[[ EXERCISE DATA, beginning ]]

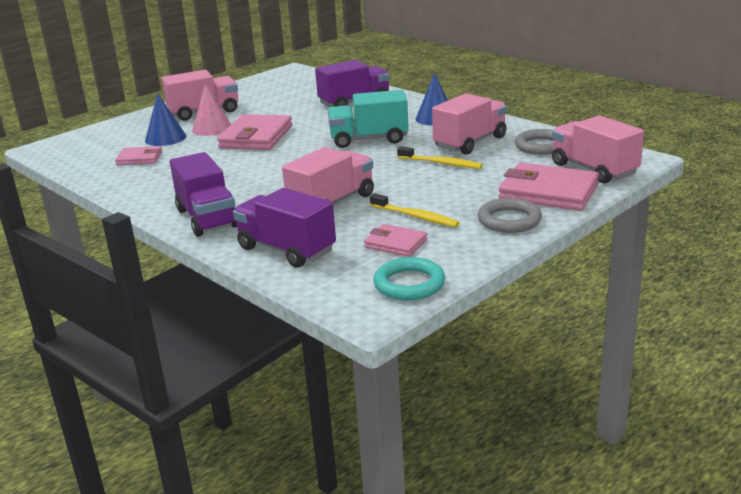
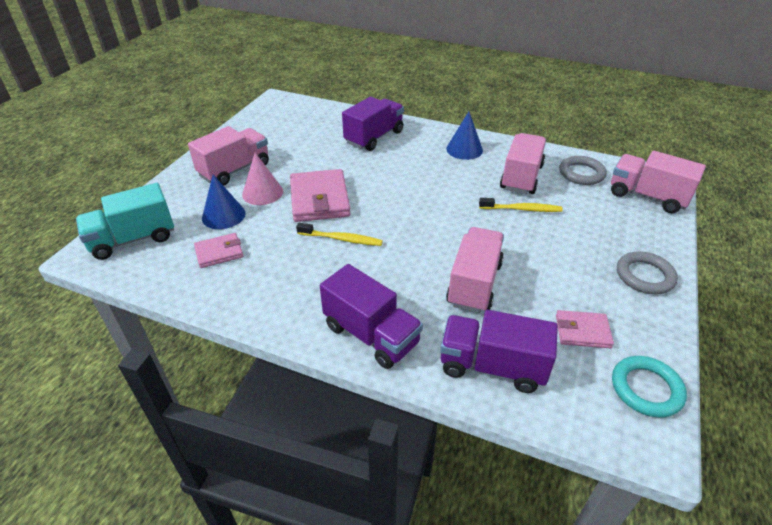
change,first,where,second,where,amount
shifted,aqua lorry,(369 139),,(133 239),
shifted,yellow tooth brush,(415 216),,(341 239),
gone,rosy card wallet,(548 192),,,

[[ EXERCISE DATA, end ]]

Line by line, give the material above again exactly, but without any pictures.

change,first,where,second,where,amount
shifted,aqua lorry,(369 139),,(133 239),
shifted,yellow tooth brush,(415 216),,(341 239),
gone,rosy card wallet,(548 192),,,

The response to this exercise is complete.